RECORDS FOR PROCESSING
# # # #

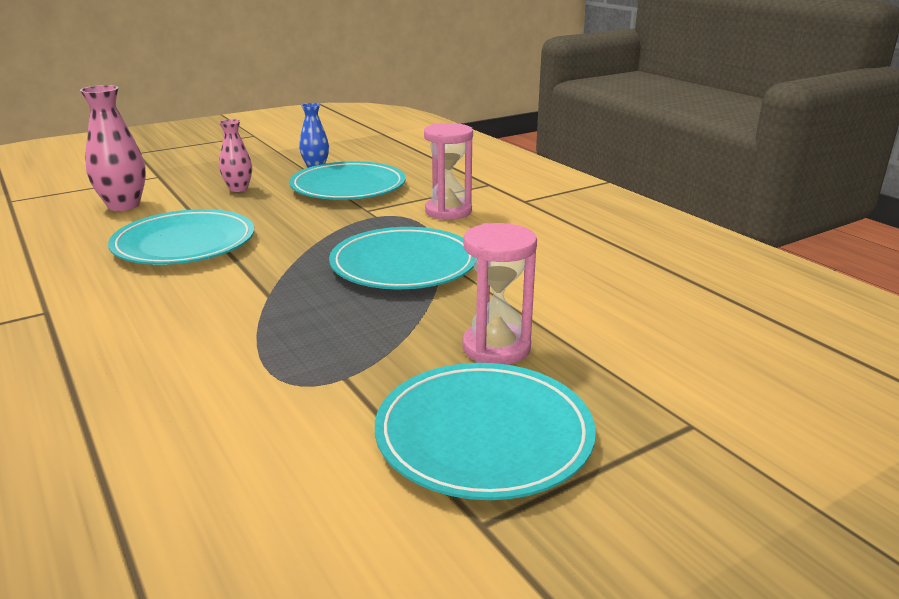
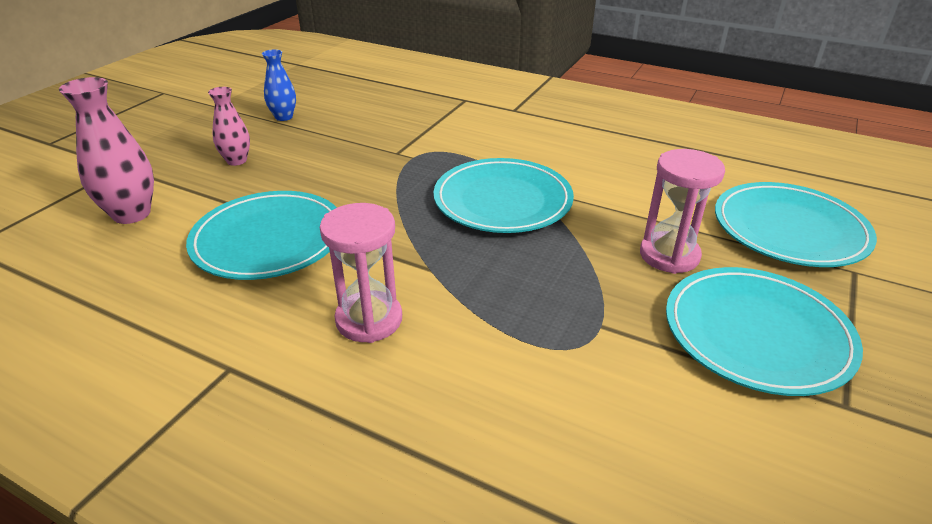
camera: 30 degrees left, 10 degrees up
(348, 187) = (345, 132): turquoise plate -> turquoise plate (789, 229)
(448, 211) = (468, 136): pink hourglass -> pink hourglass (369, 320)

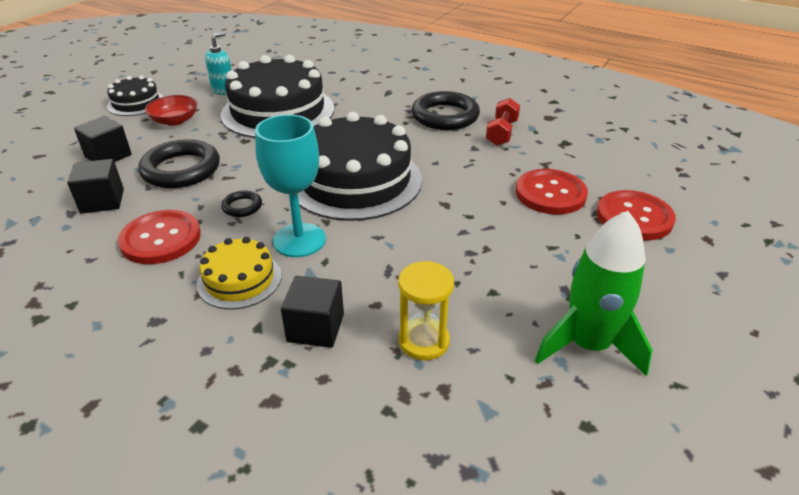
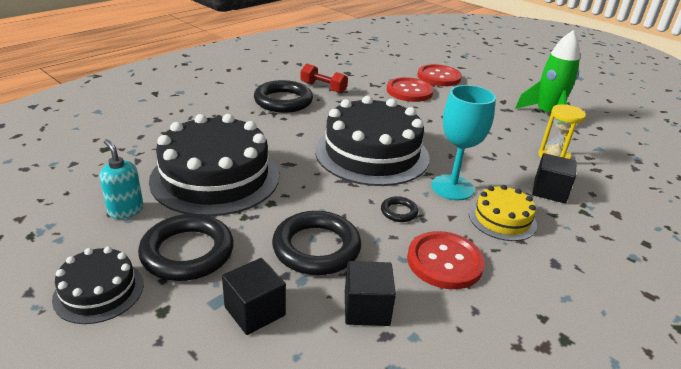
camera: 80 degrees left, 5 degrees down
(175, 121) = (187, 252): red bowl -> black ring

# # # #

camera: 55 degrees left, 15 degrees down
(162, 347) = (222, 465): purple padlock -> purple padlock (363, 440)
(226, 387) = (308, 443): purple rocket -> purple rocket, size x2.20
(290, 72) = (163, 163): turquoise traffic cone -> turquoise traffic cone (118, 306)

# # # #

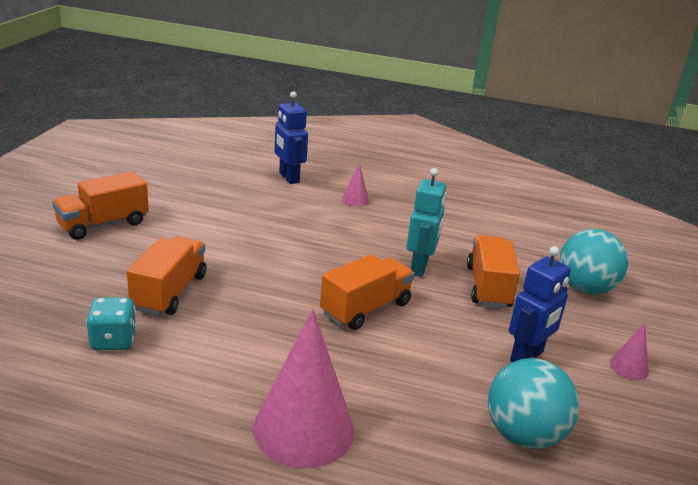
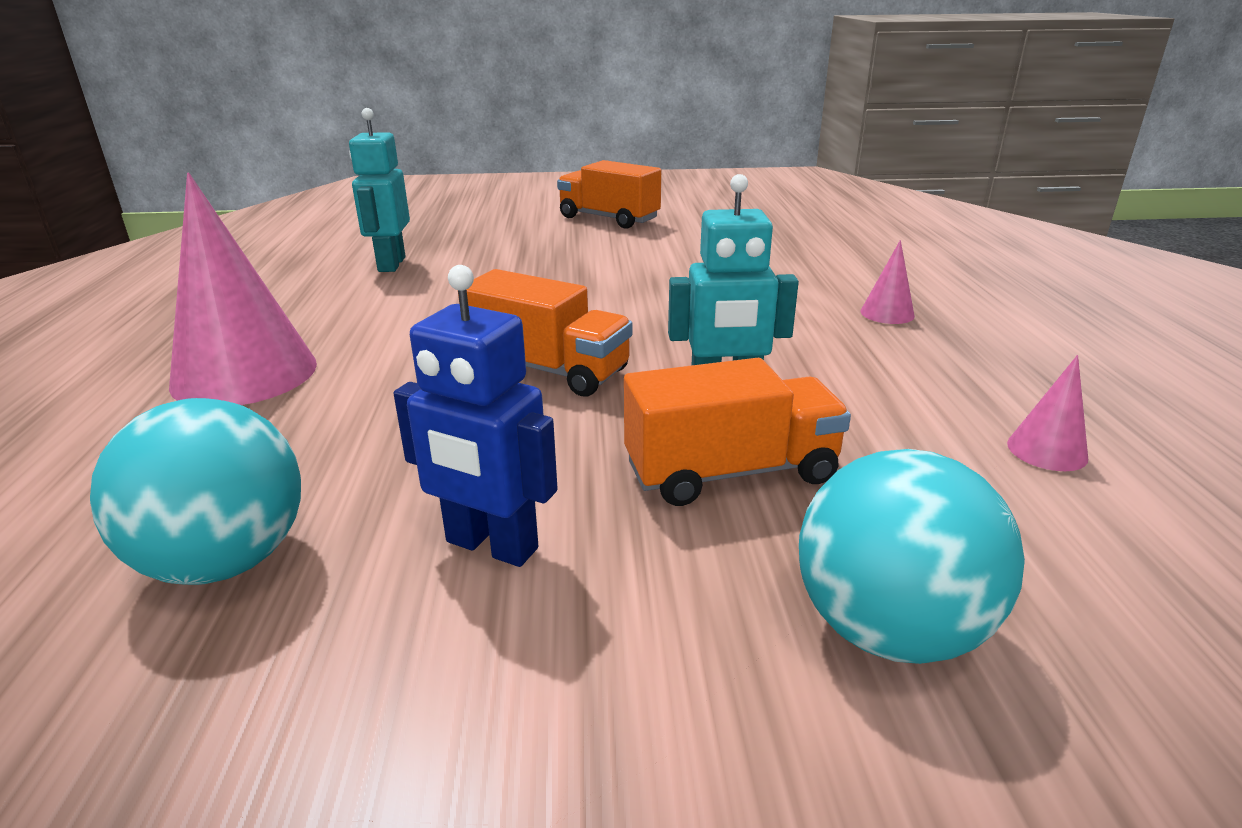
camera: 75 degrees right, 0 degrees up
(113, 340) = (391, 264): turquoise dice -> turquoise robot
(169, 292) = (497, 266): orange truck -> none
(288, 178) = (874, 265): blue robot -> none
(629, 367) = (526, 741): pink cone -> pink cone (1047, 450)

# # # #

WORK TASK
Would you please reproduce the entries above, starting at the line with "camera: 30 degrees left, 10 degrees up" and stopping after the line with "(175, 121) = (187, 252): red"? Omit any pictures.

OUTPUT FOR THIS TASK
camera: 30 degrees left, 10 degrees up
(348, 187) = (345, 132): turquoise plate -> turquoise plate (789, 229)
(448, 211) = (468, 136): pink hourglass -> pink hourglass (369, 320)

camera: 80 degrees left, 5 degrees down
(175, 121) = (187, 252): red bowl -> black ring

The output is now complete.